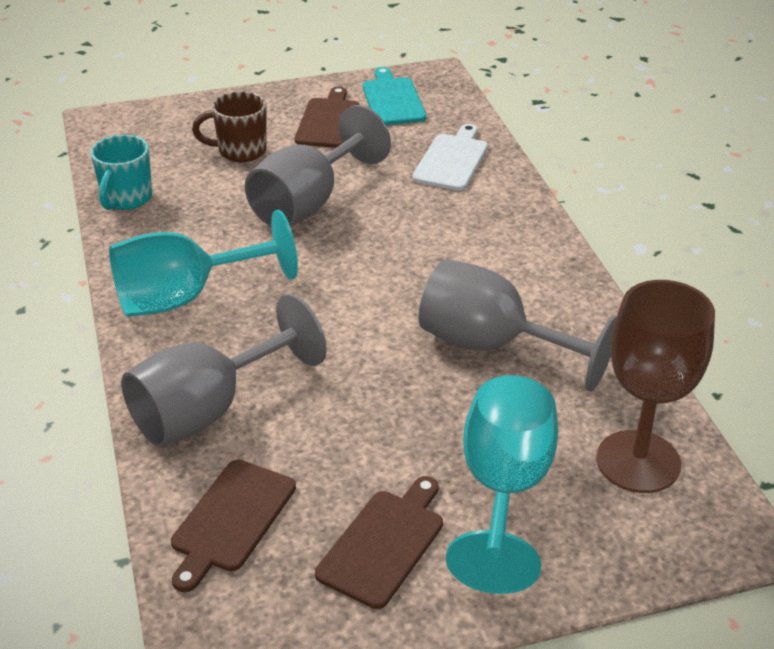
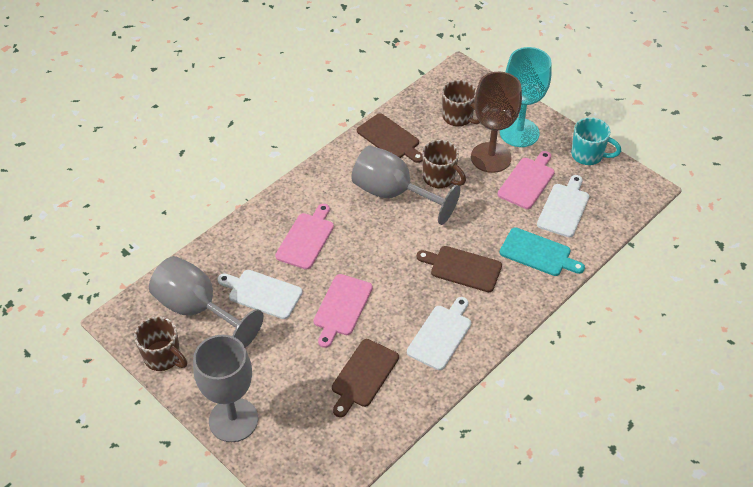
brown mug: 1 -> 3
pink cutting board: 0 -> 3
turquoise goblet: 2 -> 1
white cutting board: 1 -> 3

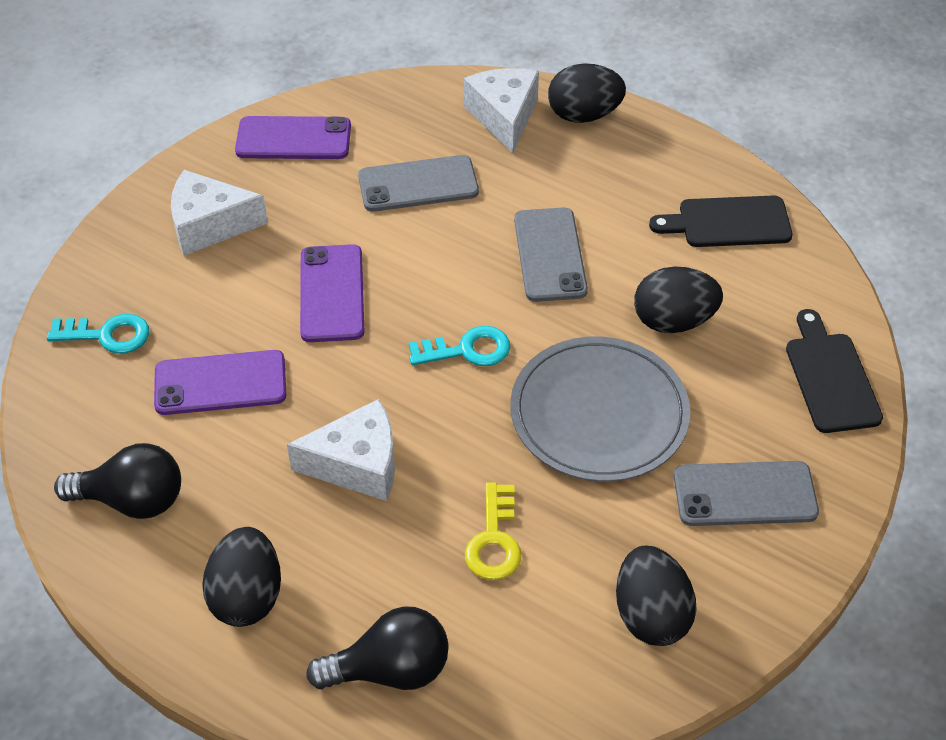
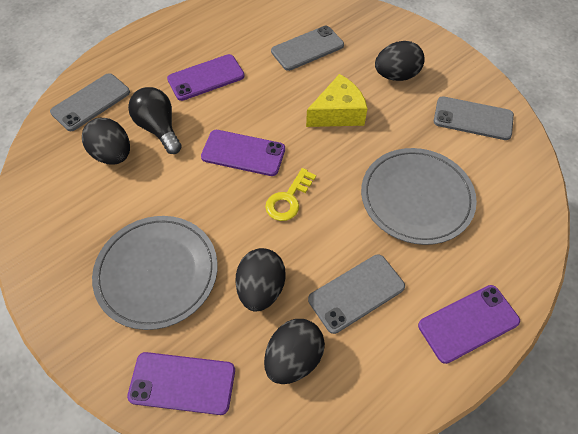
black cutting board: 2 -> 0
black light bulb: 2 -> 1
grey phone: 3 -> 4
grey plate: 1 -> 2
purple phone: 3 -> 4
turquoise key: 2 -> 0
white cheese: 3 -> 0
yellow cheese: 0 -> 1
********************
• [TASK PROMPT] Locate all lines in the listing above with the word "turquoise". Copy them.

• [ANSWER TO THIS EXERCISE]
turquoise goblet: 2 -> 1
turquoise key: 2 -> 0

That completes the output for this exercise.